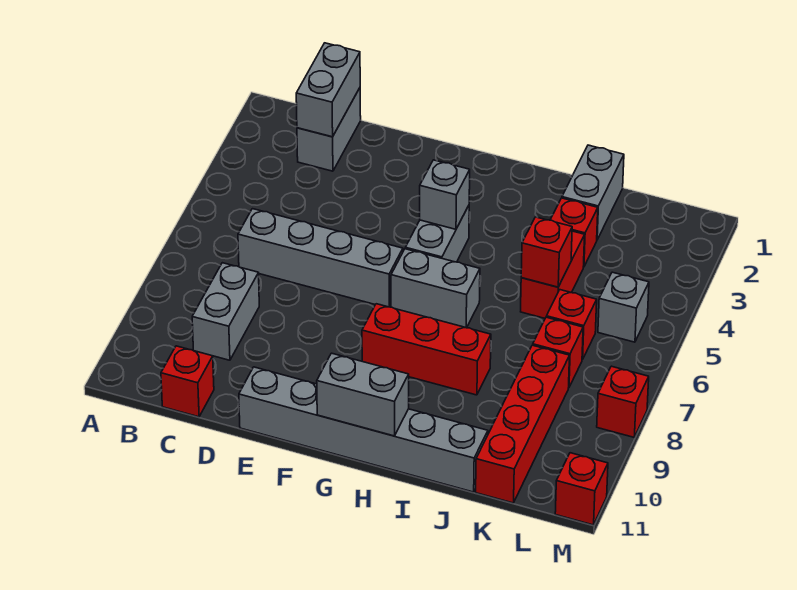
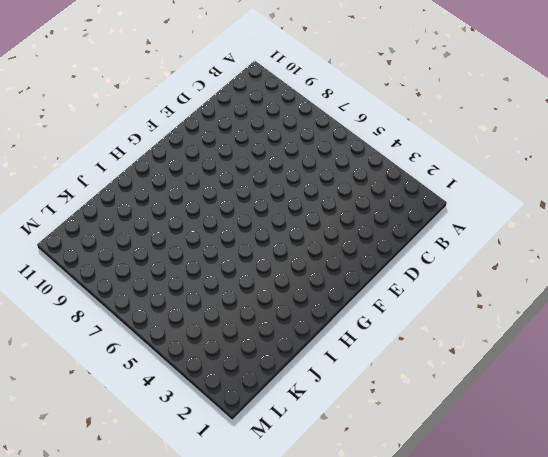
none -> grey brick C1:C2 level 1
none -> grey brick C6:F6 level 1
none -> grey brick C8:C9 level 1

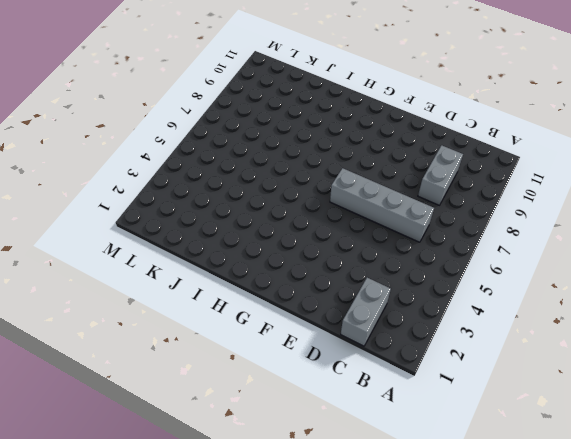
none -> red brick C11 level 1
none -> grey brick E11:J11 level 1
none -> grey brick G4:G5 level 1

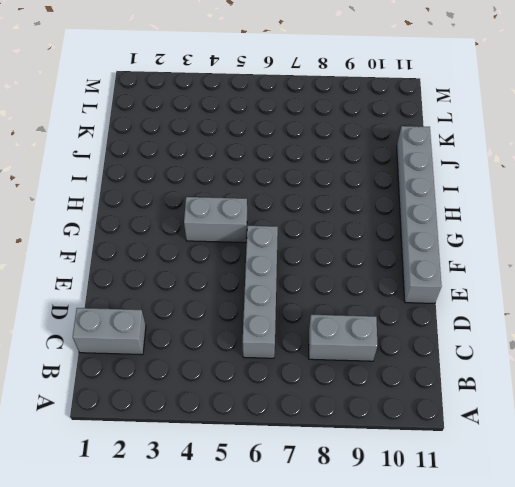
none -> red brick C11 level 1
none -> grey brick G6:H6 level 1
none -> red brick G8:I8 level 1

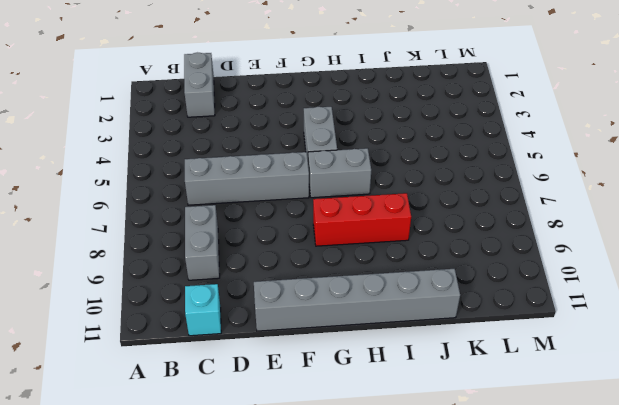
cyan brick C11 level 1 -> red brick C11 level 1
none -> grey brick J1:J2 level 1
none -> red brick J3 level 1
none -> red brick J4:J5 level 1

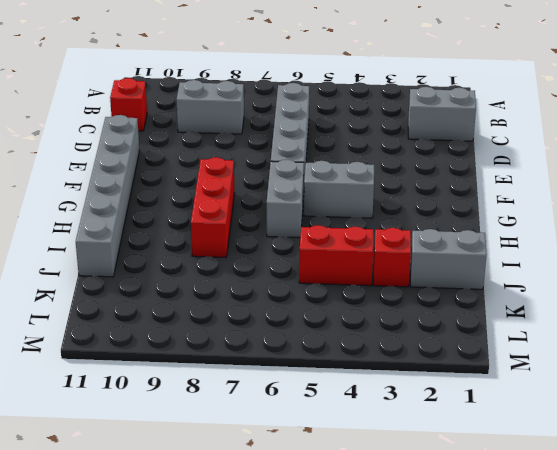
none -> red brick K6 level 1
none -> red brick K7 level 1
none -> red brick K8:K11 level 1

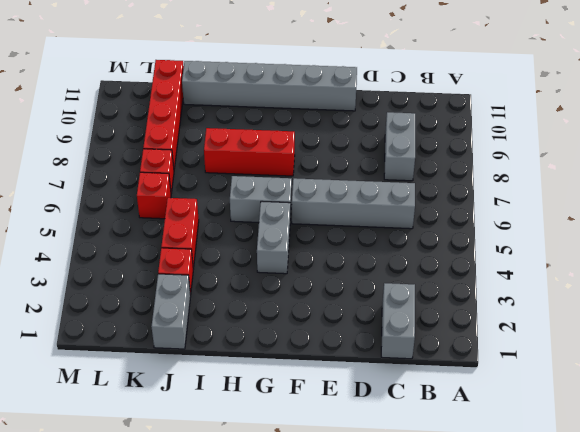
none -> red brick C11 level 1
none -> grey brick L5 level 1
none -> red brick M8 level 1

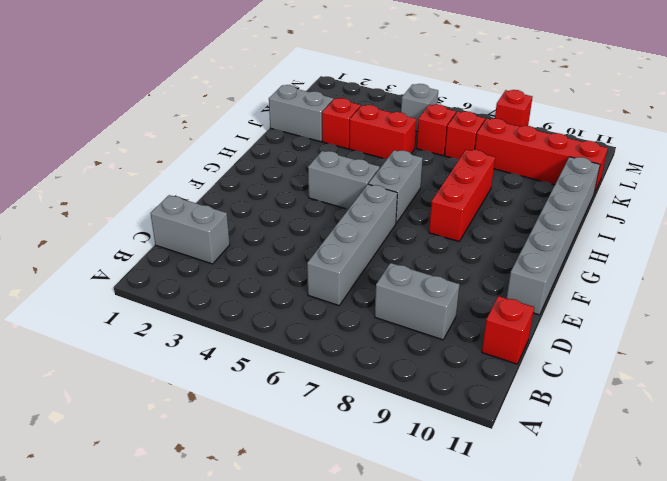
none -> red brick M11 level 1
none -> grey brick C1:C2 level 2
none -> grey brick G4 level 2

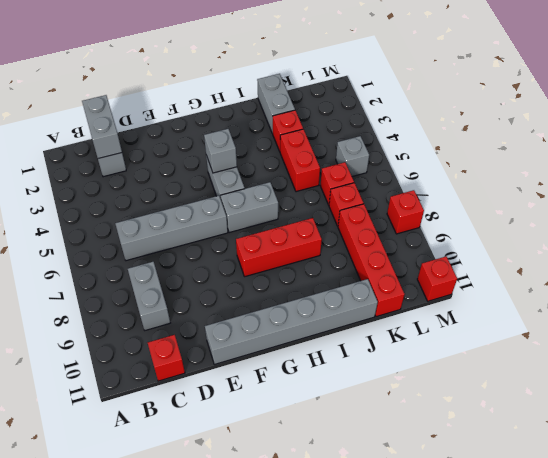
none -> grey brick G11:H11 level 2
none -> red brick J5 level 2

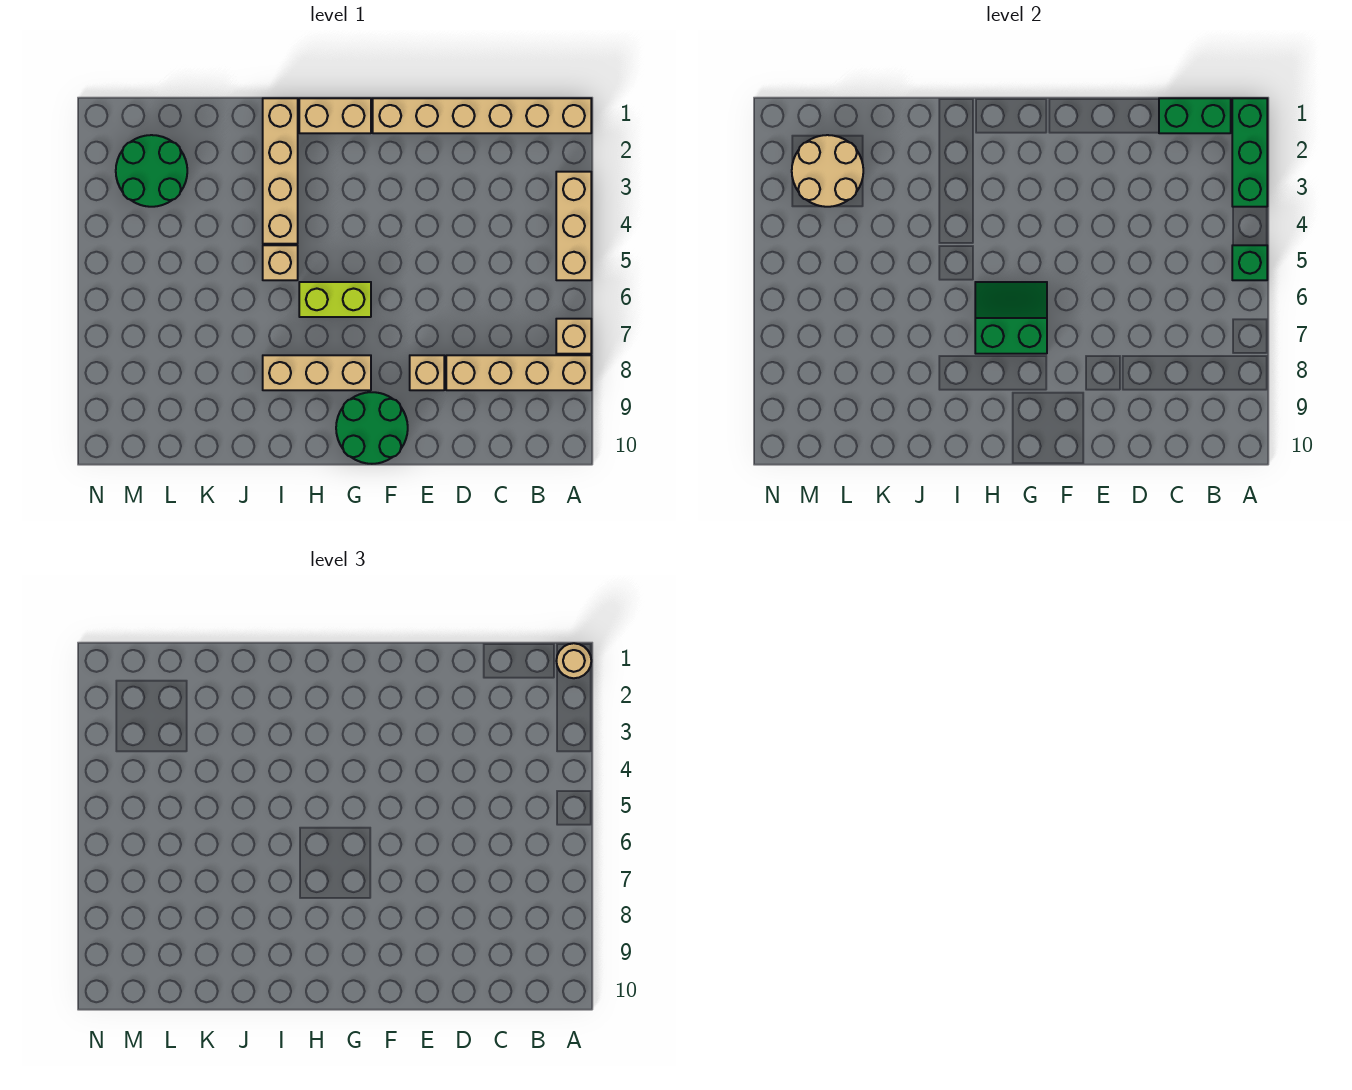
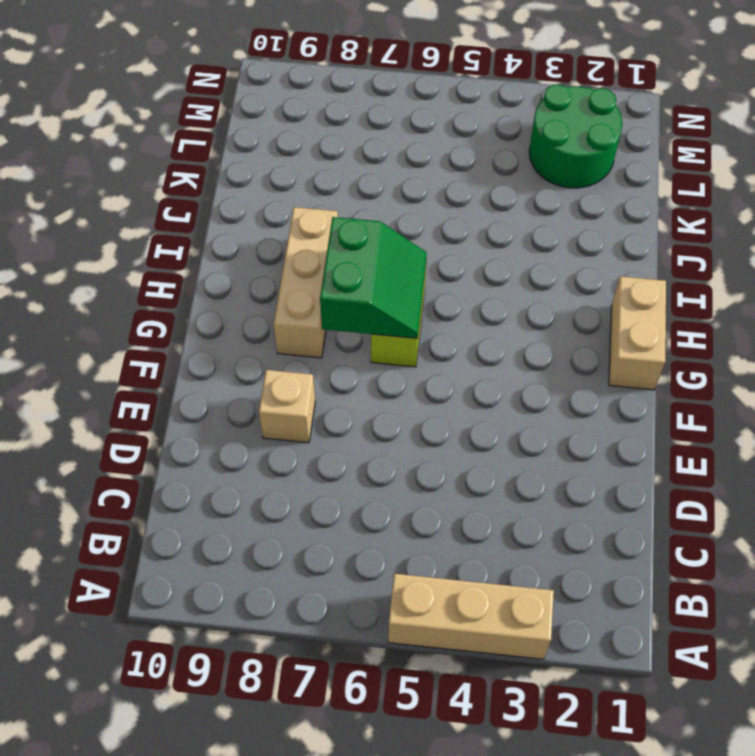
none -> tan brick A1:F1 level 1
none -> tan brick A7 level 1
none -> tan brick A8:D8 level 1

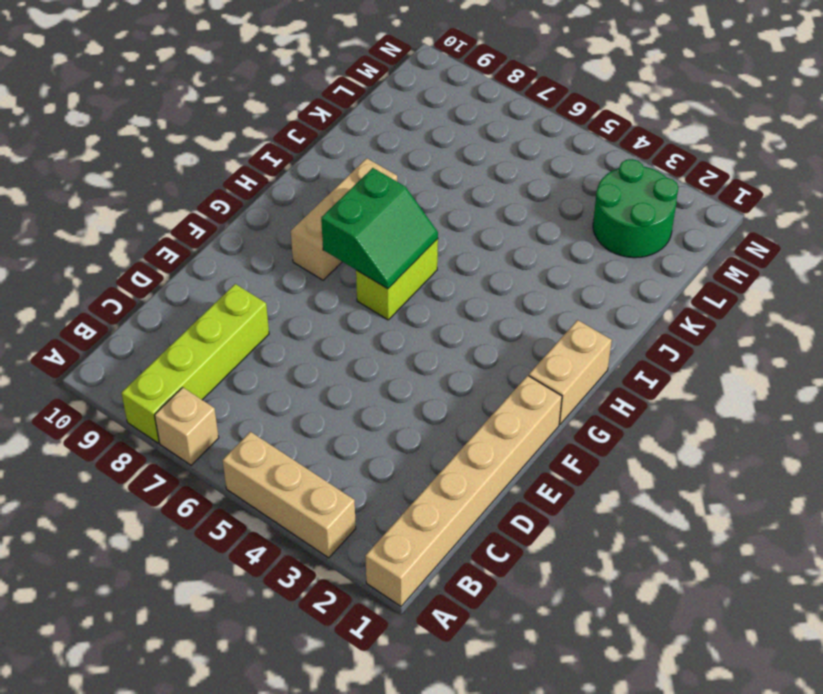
lime brick A8:D8 level 1 -> tan brick A8:D8 level 1
none -> tan brick E8 level 1
none -> green round brick F9:G10 level 1
none -> tan brick I1:I4 level 1

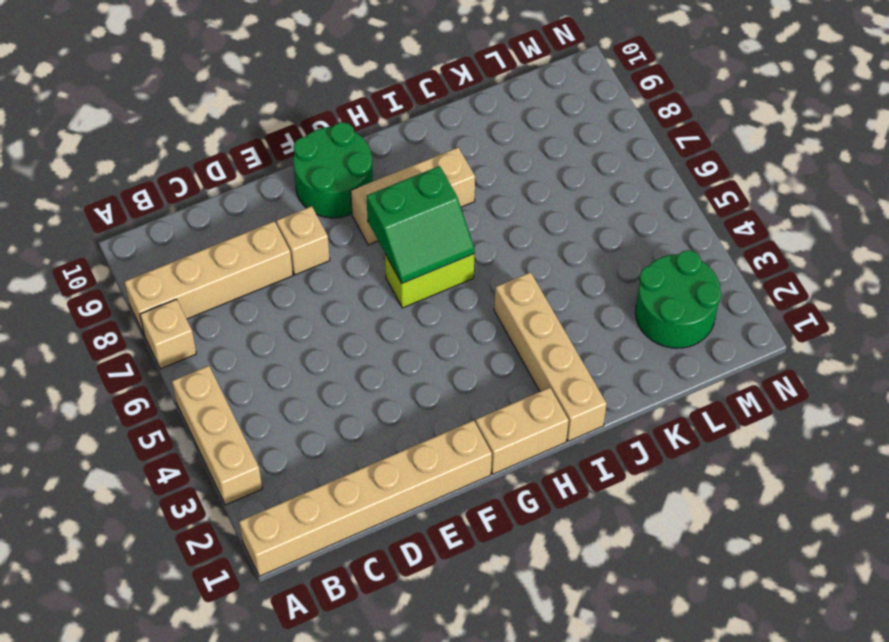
none -> tan brick I5 level 1
none -> green brick A1:A3 level 2
none -> green brick A5 level 2

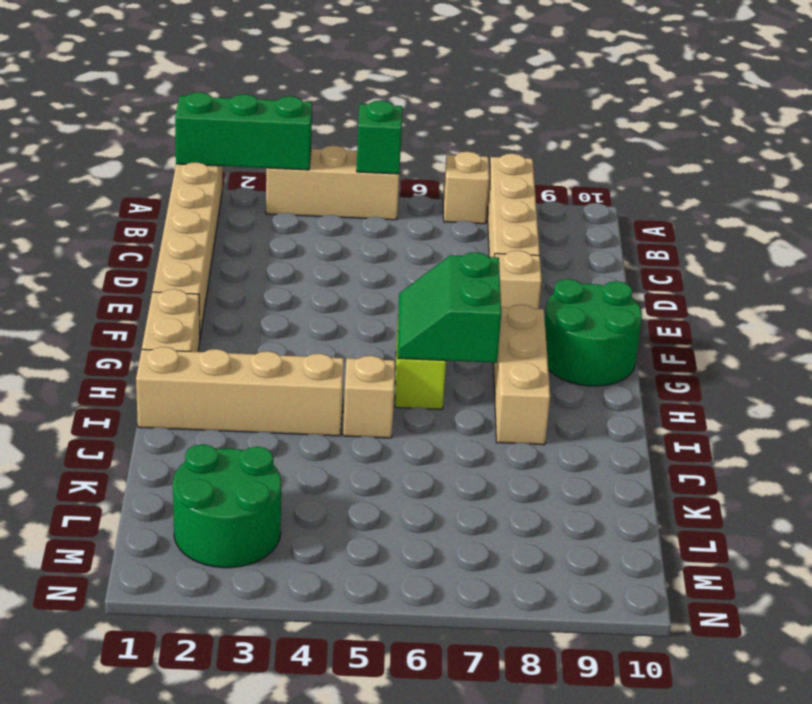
none -> green brick B1:C1 level 2
none -> tan round brick L2:M3 level 2
none -> tan round brick A1 level 3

——

Read the data above and pull out each line that holds the string "round".

none -> green round brick F9:G10 level 1
none -> tan round brick L2:M3 level 2
none -> tan round brick A1 level 3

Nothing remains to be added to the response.